# Exercise details:
Omit the images, then print each record below exactly as it reads.

☆ ☆ ☆ ☆ ☆ ☆ ☆

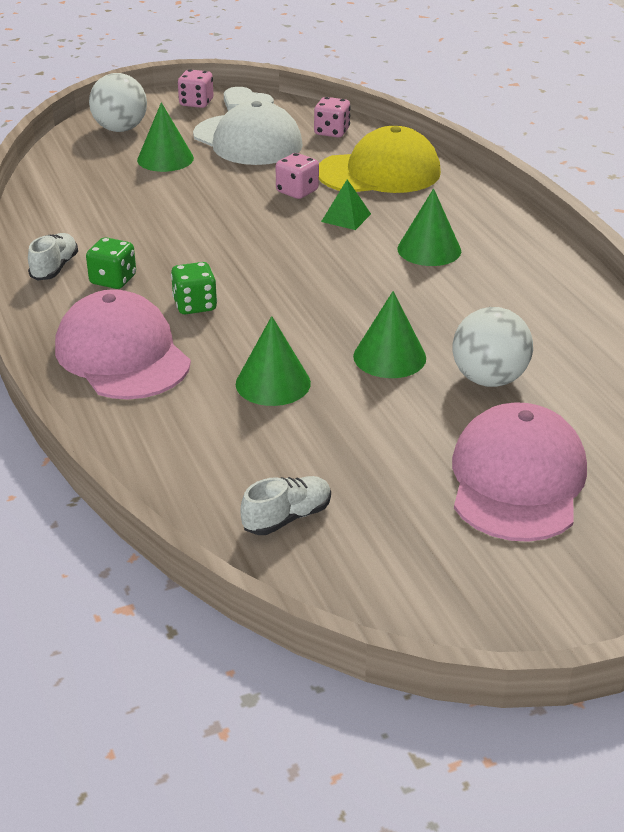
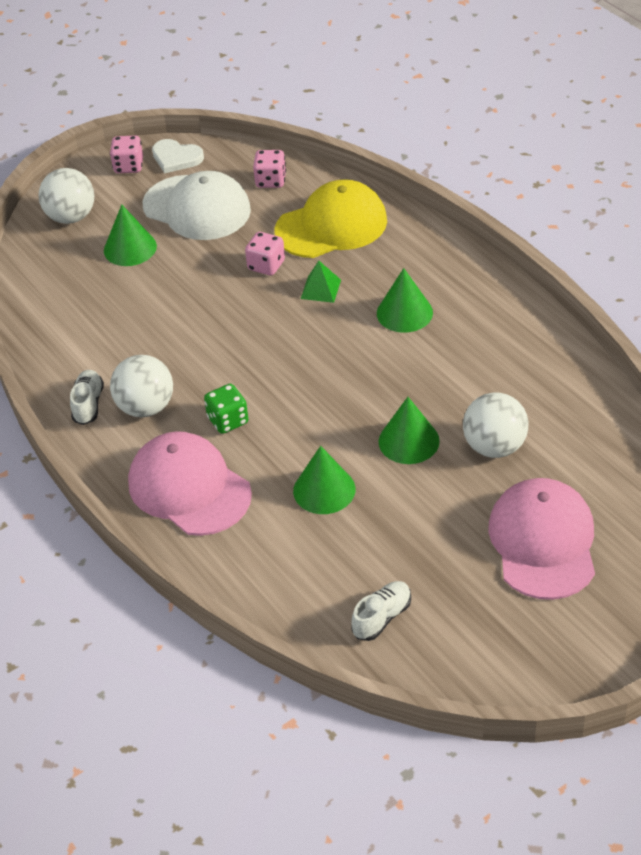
camera: 10 degrees left, 10 degrees up
(113, 280) = (145, 407): green dice -> white ball

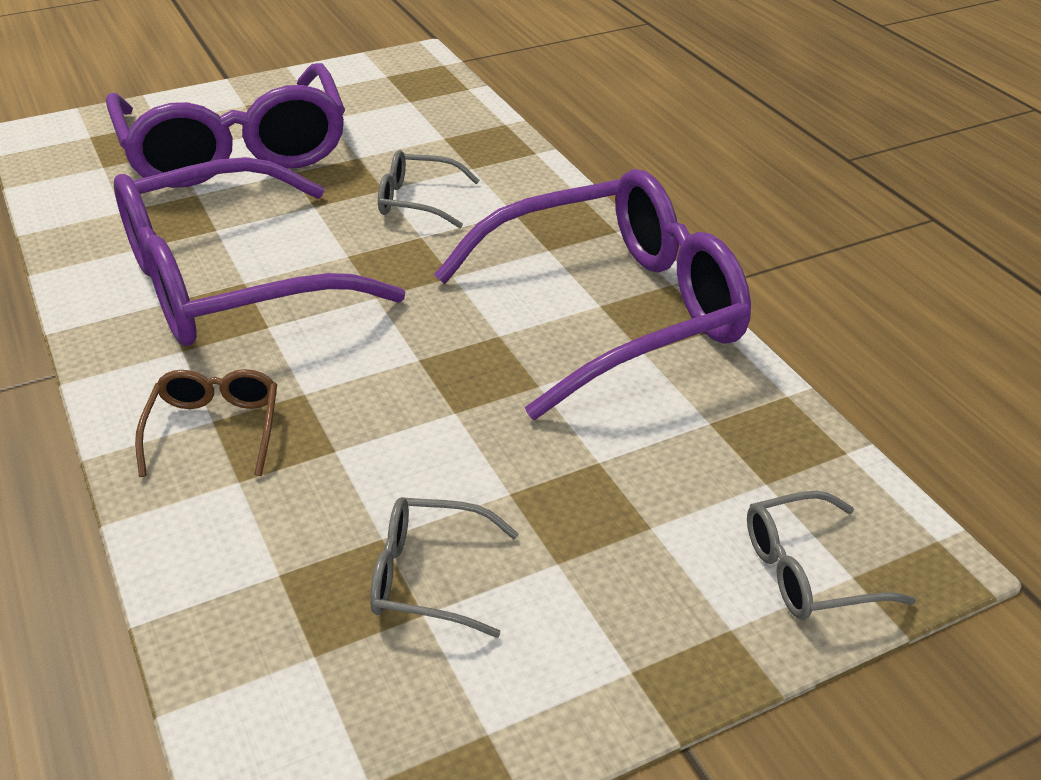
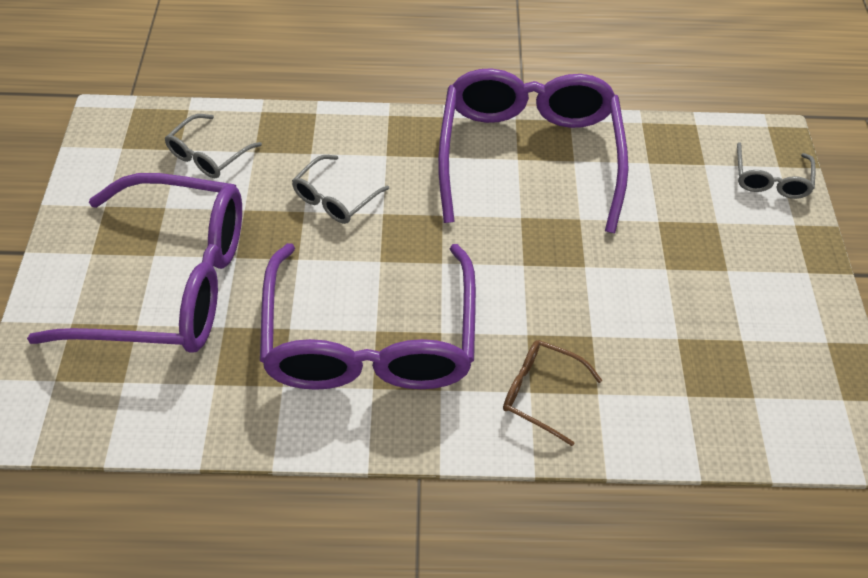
camera: 65 degrees left, 15 degrees up
(428, 577) = (717, 328): grey glasses -> grey glasses (208, 155)

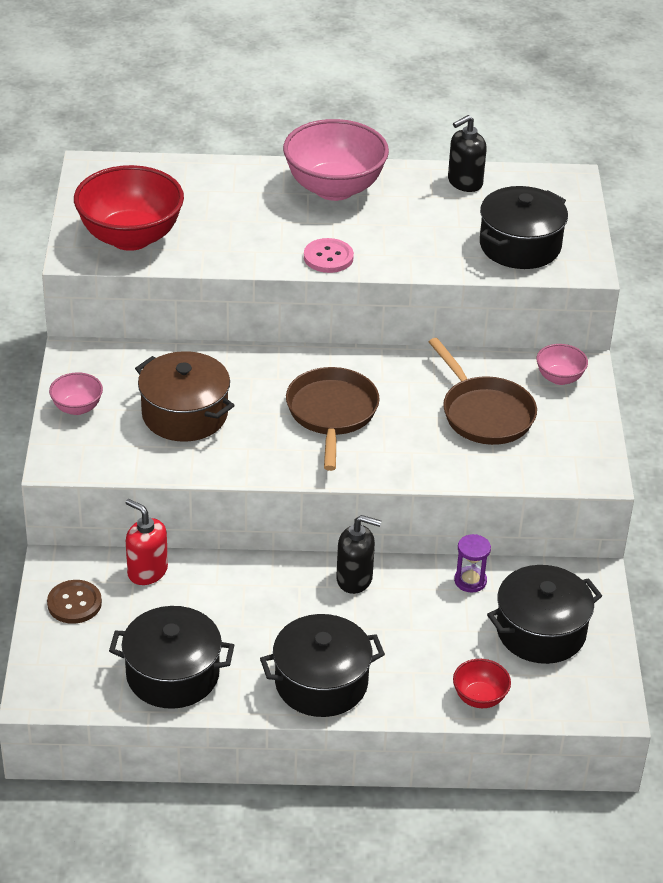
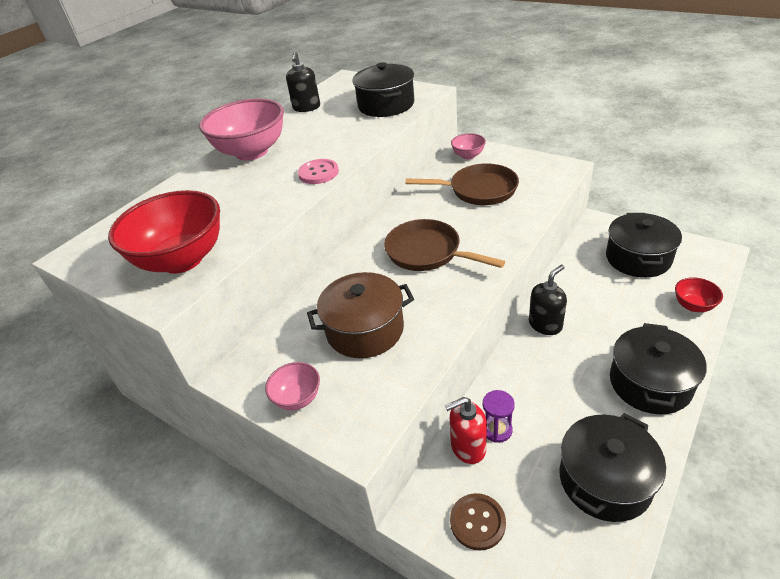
camera: 50 degrees left, 0 degrees up
(470, 581) = (576, 272): purple hourglass -> purple hourglass (497, 430)

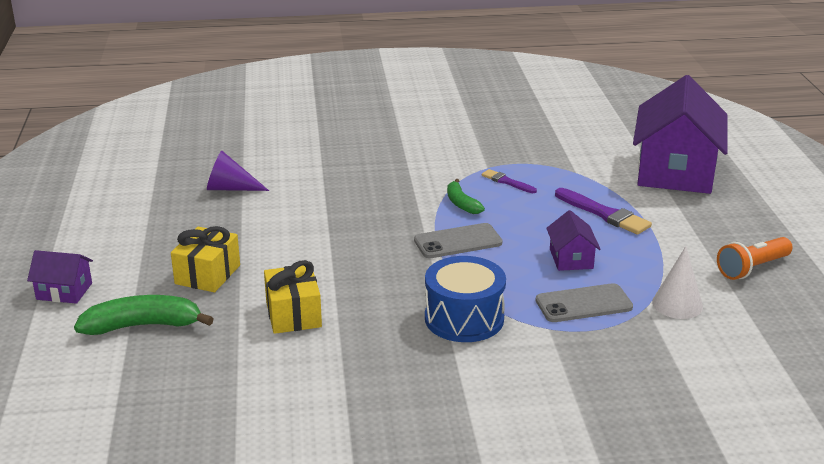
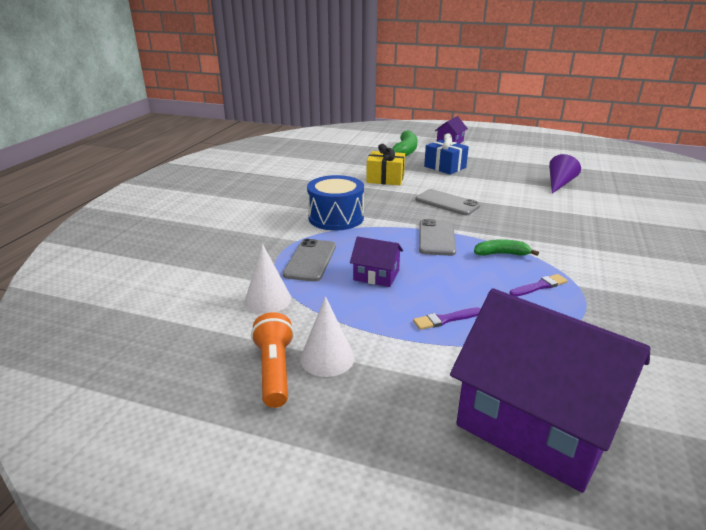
camera: 115 degrees right, 0 degrees up
(207, 274) = (445, 167): yellow gift -> blue gift
(351, 251) = (447, 203): none -> grey phone
(604, 214) = (445, 319): purple brush -> purple brush, size x0.59
(711, 251) = (327, 358): none -> white cone

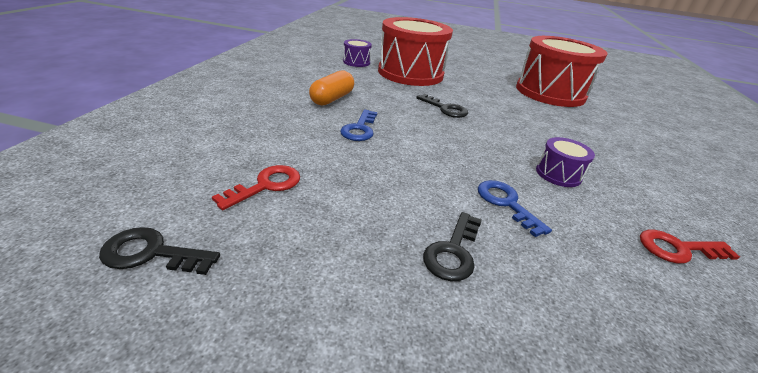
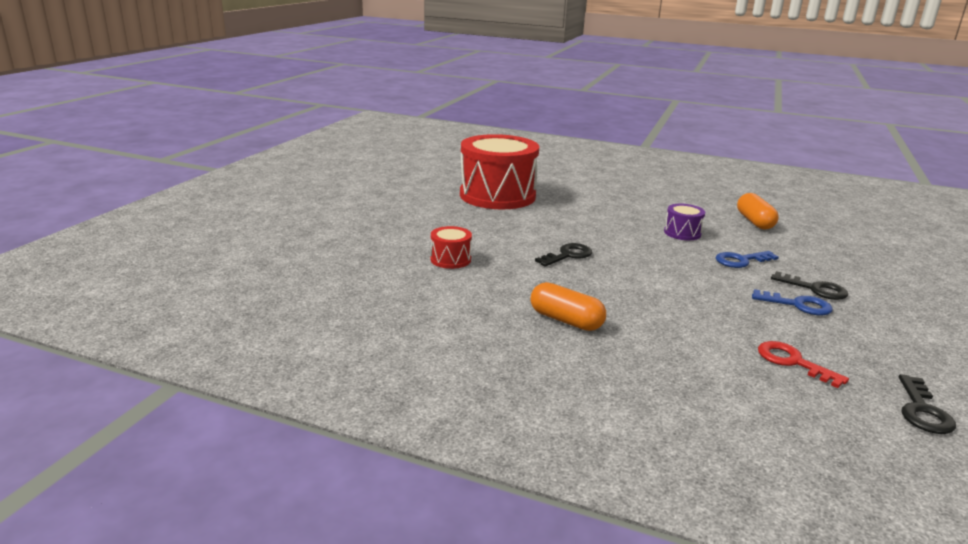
camera: 80 degrees left, 10 degrees down
(356, 62) = (406, 294): purple drum -> none
(360, 129) = (646, 308): blue key -> blue key (798, 305)
(410, 73) = (450, 259): red drum -> red drum, size x0.43
(678, 249) = (754, 222): red key -> orange capsule

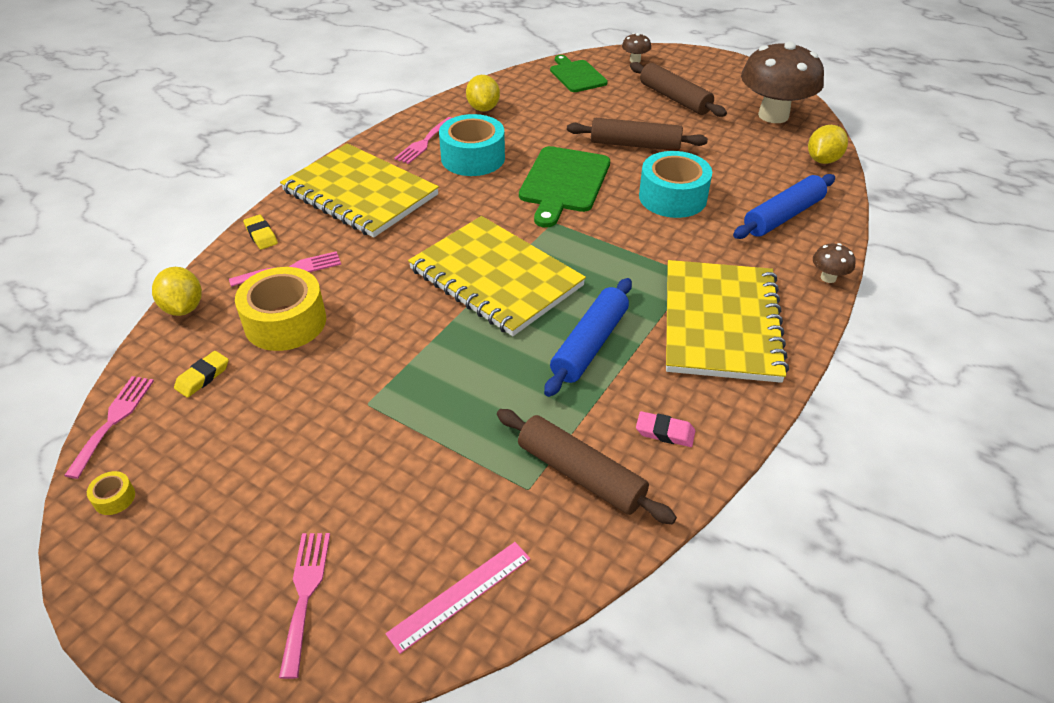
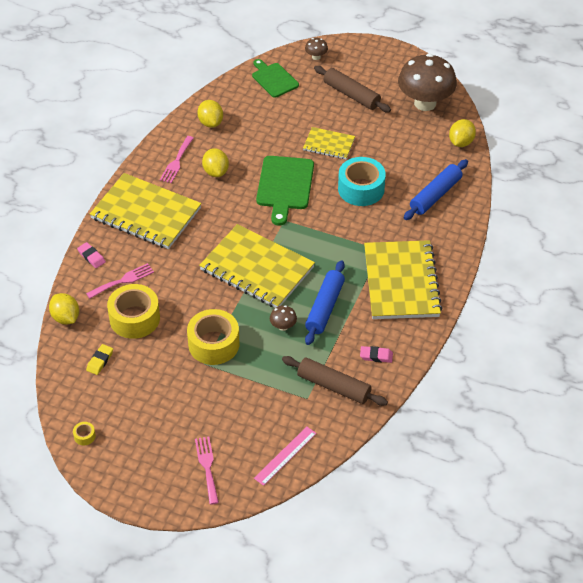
camera: 10 degrees left, 5 degrees up
(113, 420) = (60, 394): pink fork -> none
(261, 235) = (91, 257): yellow eraser -> pink eraser
(394, 376) = (213, 344): none -> yellow tape
(473, 158) = (216, 172): turquoise tape -> yellow lemon
(635, 145) = (329, 144): brown rolling pin -> yellow notebook
(828, 277) = (465, 240): brown mushroom -> brown mushroom (283, 326)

☆ ☆ ☆ ☆ ☆ ☆ ☆

# Exercise solution:
camera: 10 degrees left, 10 degrees up
(113, 280) = (145, 407): green dice -> white ball

camera: 65 degrees left, 15 degrees up
(428, 577) = (717, 328): grey glasses -> grey glasses (208, 155)

camera: 50 degrees left, 0 degrees up
(470, 581) = (576, 272): purple hourglass -> purple hourglass (497, 430)

camera: 115 degrees right, 0 degrees up
(207, 274) = (445, 167): yellow gift -> blue gift
(351, 251) = (447, 203): none -> grey phone
(604, 214) = (445, 319): purple brush -> purple brush, size x0.59
(711, 251) = (327, 358): none -> white cone

camera: 80 degrees left, 10 degrees down
(356, 62) = (406, 294): purple drum -> none
(360, 129) = (646, 308): blue key -> blue key (798, 305)
(410, 73) = (450, 259): red drum -> red drum, size x0.43
(678, 249) = (754, 222): red key -> orange capsule

camera: 10 degrees left, 5 degrees up
(113, 420) = (60, 394): pink fork -> none
(261, 235) = (91, 257): yellow eraser -> pink eraser
(394, 376) = (213, 344): none -> yellow tape
(473, 158) = (216, 172): turquoise tape -> yellow lemon
(635, 145) = (329, 144): brown rolling pin -> yellow notebook
(828, 277) = (465, 240): brown mushroom -> brown mushroom (283, 326)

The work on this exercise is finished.